• _Material to process_
════
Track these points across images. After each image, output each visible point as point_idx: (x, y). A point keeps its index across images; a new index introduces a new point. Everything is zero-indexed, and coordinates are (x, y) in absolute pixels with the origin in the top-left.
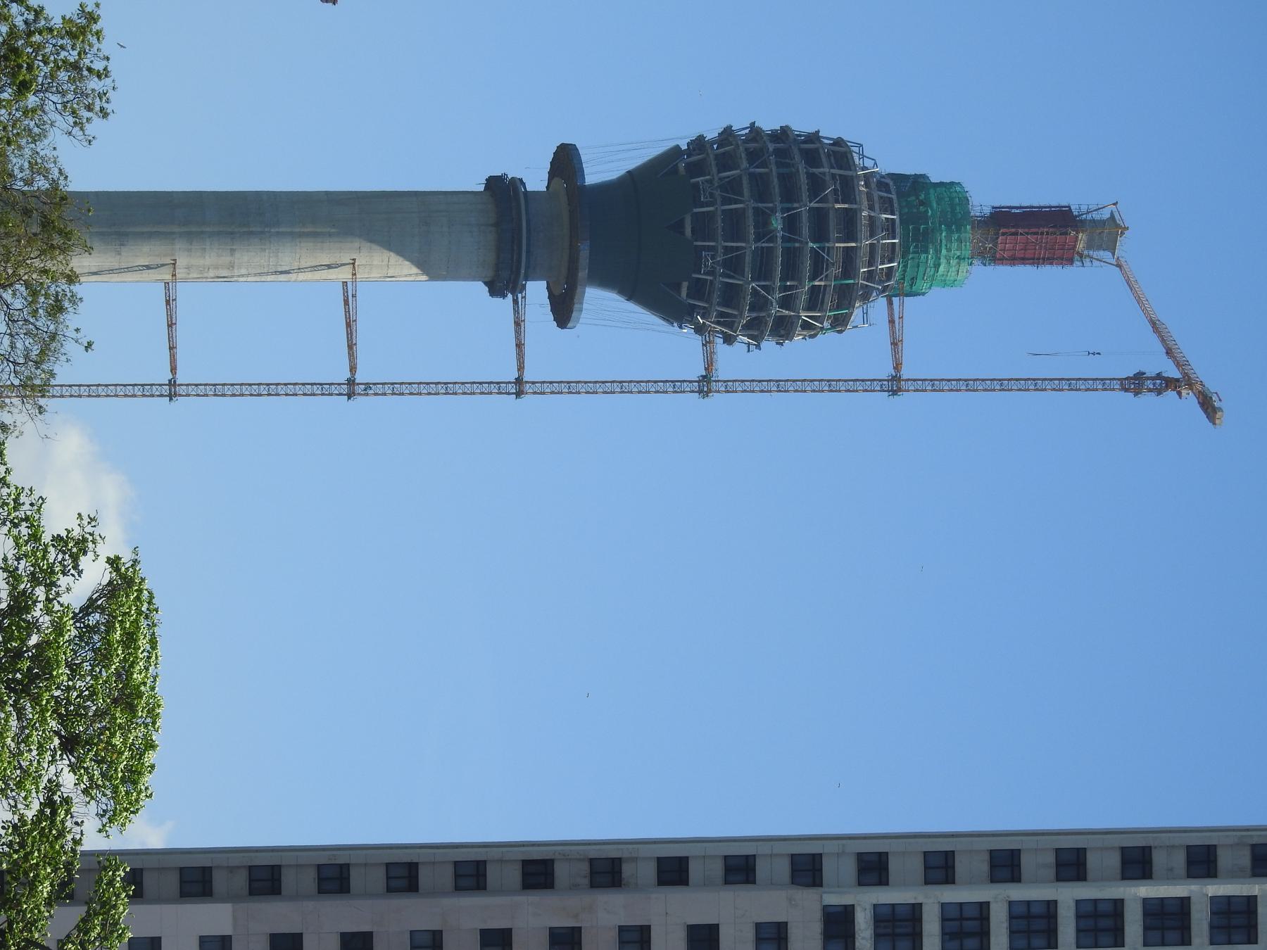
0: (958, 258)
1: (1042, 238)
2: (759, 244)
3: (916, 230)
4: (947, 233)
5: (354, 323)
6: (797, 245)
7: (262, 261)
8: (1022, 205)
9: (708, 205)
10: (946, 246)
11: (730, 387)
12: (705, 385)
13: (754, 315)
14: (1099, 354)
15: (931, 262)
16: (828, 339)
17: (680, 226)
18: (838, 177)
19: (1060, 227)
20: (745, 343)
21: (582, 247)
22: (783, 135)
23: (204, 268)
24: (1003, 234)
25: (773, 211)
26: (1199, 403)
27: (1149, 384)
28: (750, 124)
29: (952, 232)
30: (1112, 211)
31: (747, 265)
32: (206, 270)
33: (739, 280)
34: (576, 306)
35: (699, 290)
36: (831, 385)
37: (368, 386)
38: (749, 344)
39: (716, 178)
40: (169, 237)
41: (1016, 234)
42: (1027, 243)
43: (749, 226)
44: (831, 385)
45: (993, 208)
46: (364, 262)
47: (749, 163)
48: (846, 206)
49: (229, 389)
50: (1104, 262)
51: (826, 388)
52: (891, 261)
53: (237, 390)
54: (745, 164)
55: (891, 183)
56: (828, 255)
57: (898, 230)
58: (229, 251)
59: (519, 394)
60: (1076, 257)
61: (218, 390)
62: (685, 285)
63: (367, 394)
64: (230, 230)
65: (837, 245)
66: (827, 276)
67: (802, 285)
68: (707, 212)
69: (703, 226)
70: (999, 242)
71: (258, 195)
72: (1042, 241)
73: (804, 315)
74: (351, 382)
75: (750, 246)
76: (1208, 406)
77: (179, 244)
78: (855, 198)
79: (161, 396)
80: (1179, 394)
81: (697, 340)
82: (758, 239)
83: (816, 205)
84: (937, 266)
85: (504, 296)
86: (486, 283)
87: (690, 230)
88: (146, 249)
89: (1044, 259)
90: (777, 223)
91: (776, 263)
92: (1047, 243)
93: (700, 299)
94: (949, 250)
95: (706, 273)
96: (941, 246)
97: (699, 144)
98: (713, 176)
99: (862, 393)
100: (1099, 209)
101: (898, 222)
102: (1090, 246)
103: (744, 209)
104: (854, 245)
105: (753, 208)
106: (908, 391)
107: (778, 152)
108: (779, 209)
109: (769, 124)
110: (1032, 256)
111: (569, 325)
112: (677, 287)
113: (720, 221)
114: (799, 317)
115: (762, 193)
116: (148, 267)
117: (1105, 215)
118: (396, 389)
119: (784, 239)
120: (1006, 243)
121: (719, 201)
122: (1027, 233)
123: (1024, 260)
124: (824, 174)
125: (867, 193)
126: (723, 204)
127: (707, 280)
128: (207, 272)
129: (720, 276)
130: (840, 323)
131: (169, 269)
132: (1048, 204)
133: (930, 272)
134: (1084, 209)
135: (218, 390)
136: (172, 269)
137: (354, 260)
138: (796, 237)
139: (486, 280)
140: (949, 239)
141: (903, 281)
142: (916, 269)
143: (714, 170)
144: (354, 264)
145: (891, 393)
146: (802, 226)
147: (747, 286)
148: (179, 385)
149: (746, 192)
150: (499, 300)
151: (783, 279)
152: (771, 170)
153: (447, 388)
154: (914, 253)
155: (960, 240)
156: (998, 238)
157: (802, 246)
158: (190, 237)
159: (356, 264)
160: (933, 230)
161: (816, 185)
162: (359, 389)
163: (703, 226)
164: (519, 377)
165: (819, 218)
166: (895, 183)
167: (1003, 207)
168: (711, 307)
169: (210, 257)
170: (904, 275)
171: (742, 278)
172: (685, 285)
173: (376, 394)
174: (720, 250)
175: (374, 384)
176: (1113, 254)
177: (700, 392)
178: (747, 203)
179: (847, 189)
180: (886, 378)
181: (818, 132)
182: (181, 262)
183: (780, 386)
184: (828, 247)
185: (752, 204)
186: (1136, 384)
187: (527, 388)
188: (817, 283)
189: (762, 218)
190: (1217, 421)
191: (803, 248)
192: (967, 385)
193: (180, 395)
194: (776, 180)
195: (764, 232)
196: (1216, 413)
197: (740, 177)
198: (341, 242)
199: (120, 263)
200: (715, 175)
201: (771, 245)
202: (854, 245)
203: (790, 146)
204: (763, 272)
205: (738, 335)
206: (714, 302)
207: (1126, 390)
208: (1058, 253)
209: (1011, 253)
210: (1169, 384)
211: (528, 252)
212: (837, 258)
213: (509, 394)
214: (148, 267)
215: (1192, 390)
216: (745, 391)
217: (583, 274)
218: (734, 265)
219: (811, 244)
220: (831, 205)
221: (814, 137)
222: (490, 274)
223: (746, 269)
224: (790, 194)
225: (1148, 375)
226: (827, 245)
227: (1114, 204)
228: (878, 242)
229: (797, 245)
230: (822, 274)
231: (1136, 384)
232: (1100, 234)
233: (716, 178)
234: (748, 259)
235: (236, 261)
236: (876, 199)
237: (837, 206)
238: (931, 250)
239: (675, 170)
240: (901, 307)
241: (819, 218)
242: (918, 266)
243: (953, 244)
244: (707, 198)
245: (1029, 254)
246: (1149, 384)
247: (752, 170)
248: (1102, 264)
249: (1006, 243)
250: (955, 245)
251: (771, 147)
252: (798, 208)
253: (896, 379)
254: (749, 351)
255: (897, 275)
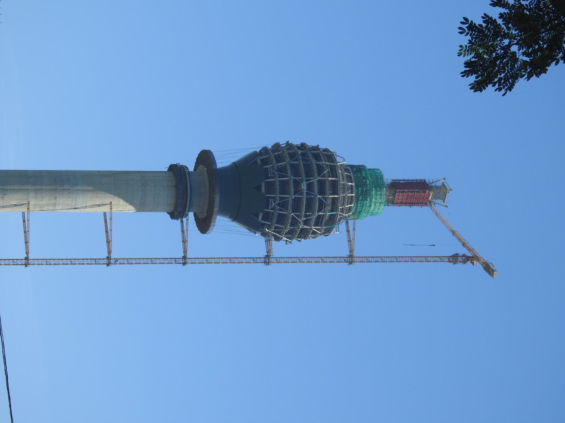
0: (380, 203)
1: (414, 194)
2: (295, 196)
3: (362, 190)
4: (375, 192)
5: (28, 232)
6: (312, 196)
7: (69, 203)
8: (405, 179)
9: (270, 178)
10: (375, 197)
11: (278, 260)
12: (267, 259)
13: (292, 228)
14: (434, 245)
15: (368, 204)
16: (321, 238)
17: (258, 188)
18: (329, 166)
19: (423, 189)
20: (285, 241)
21: (216, 197)
22: (303, 146)
23: (42, 206)
24: (398, 192)
25: (302, 181)
26: (483, 267)
27: (460, 259)
28: (287, 142)
29: (377, 191)
30: (443, 182)
31: (289, 205)
32: (43, 207)
33: (285, 212)
34: (212, 224)
35: (267, 217)
36: (323, 260)
37: (116, 260)
38: (287, 241)
39: (276, 166)
40: (27, 191)
41: (403, 192)
42: (408, 196)
43: (291, 187)
44: (323, 260)
45: (392, 180)
46: (115, 203)
47: (290, 159)
48: (334, 179)
49: (3, 262)
50: (440, 205)
51: (174, 262)
52: (351, 204)
53: (56, 262)
54: (288, 160)
55: (350, 169)
56: (325, 200)
57: (354, 190)
58: (54, 198)
59: (184, 264)
60: (428, 203)
61: (47, 262)
62: (261, 214)
63: (116, 264)
64: (54, 188)
65: (330, 196)
66: (324, 211)
67: (314, 214)
68: (270, 181)
69: (270, 187)
70: (396, 196)
71: (75, 172)
72: (414, 195)
73: (314, 228)
74: (108, 258)
75: (291, 197)
76: (488, 269)
77: (31, 195)
78: (337, 175)
79: (22, 264)
80: (473, 263)
81: (262, 240)
82: (295, 194)
83: (320, 178)
84: (370, 206)
85: (177, 219)
86: (168, 213)
87: (264, 189)
88: (16, 196)
89: (414, 203)
90: (304, 187)
91: (303, 205)
92: (417, 196)
93: (267, 221)
94: (376, 199)
95: (271, 209)
96: (372, 198)
97: (265, 150)
98: (274, 164)
99: (142, 265)
100: (437, 181)
101: (354, 186)
102: (435, 197)
103: (288, 180)
104: (337, 196)
105: (293, 179)
106: (357, 262)
107: (302, 154)
108: (304, 180)
109: (296, 142)
110: (410, 202)
111: (207, 232)
112: (257, 215)
113: (278, 186)
114: (311, 229)
115: (296, 173)
116: (16, 205)
117: (439, 184)
118: (129, 261)
119: (307, 194)
120: (399, 196)
121: (277, 176)
122: (409, 192)
123: (406, 204)
124: (323, 164)
125: (342, 173)
126: (279, 177)
127: (271, 212)
128: (44, 207)
129: (278, 210)
130: (327, 232)
131: (26, 206)
132: (415, 179)
133: (367, 209)
134: (431, 181)
135: (47, 262)
136: (27, 206)
137: (111, 202)
138: (312, 193)
139: (169, 212)
140: (376, 194)
141: (355, 213)
142: (362, 207)
143: (274, 162)
144: (111, 204)
145: (349, 263)
146: (314, 188)
147: (289, 215)
148: (30, 260)
149: (289, 172)
150: (175, 221)
151: (305, 212)
152: (300, 162)
153: (72, 262)
154: (361, 200)
155: (381, 195)
156: (395, 194)
157: (315, 197)
158: (36, 191)
159: (112, 204)
160: (369, 190)
161: (320, 169)
162: (113, 261)
163: (270, 187)
164: (184, 256)
165: (321, 184)
166: (351, 169)
167: (396, 180)
168: (272, 224)
169: (45, 200)
170: (356, 210)
171: (287, 211)
172: (261, 214)
173: (120, 264)
174: (278, 199)
175: (119, 259)
176: (444, 201)
177: (265, 262)
178: (290, 177)
179: (333, 171)
180: (346, 256)
181: (318, 146)
182: (32, 202)
183: (300, 260)
184: (326, 197)
185: (293, 178)
186: (454, 259)
187: (189, 261)
188: (320, 214)
189: (297, 184)
190: (494, 276)
191: (315, 198)
192: (175, 261)
193: (31, 264)
194: (302, 167)
195: (297, 190)
196: (494, 272)
197: (286, 166)
198: (106, 194)
199: (3, 203)
200: (275, 165)
201: (301, 196)
202: (337, 196)
203: (307, 152)
204: (296, 208)
205: (283, 237)
206: (274, 222)
207: (450, 262)
208: (421, 201)
209: (401, 201)
210: (467, 259)
211: (190, 198)
212: (329, 202)
213: (180, 263)
214: (16, 205)
215: (478, 261)
216: (136, 263)
217: (216, 209)
218: (283, 205)
219: (318, 196)
220: (327, 178)
221: (317, 148)
222: (171, 209)
223: (289, 207)
224: (309, 174)
225: (460, 255)
226: (325, 196)
227: (444, 179)
228: (346, 195)
229: (312, 196)
230: (322, 210)
231: (454, 259)
232: (439, 192)
233: (276, 166)
234: (290, 203)
235: (57, 202)
236: (344, 176)
237: (330, 179)
238: (369, 199)
239: (256, 163)
240: (354, 224)
241: (321, 184)
242: (363, 206)
243: (378, 197)
244: (271, 175)
245: (409, 201)
246: (460, 259)
247: (291, 162)
248: (440, 205)
249: (399, 196)
250: (378, 197)
251: (300, 152)
252: (313, 180)
253: (351, 256)
254: (286, 244)
255: (353, 210)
════
• _What needs to be done_
Revise the entries from their start up to and including the line that contains "21: (582, 247)", changing "top-left" to "upper-left" and keeping everything else the same. Leave the pictures out of your answer.

• _Task solution_
Track these points across images. After each image, output each visible point as point_idx: (x, y). A point keeps its index across images; a new index introduces a new point. Everything is zero-indexed, and coordinates are (x, y) in absolute pixels with the origin in the upper-left.
0: (958, 258)
1: (1042, 238)
2: (759, 244)
3: (916, 230)
4: (947, 233)
5: (354, 323)
6: (797, 245)
7: (262, 261)
8: (1022, 205)
9: (708, 205)
10: (946, 246)
11: (730, 387)
12: (705, 385)
13: (754, 315)
14: (1099, 354)
15: (931, 262)
16: (828, 339)
17: (680, 226)
18: (838, 177)
19: (1060, 227)
20: (745, 343)
21: (582, 247)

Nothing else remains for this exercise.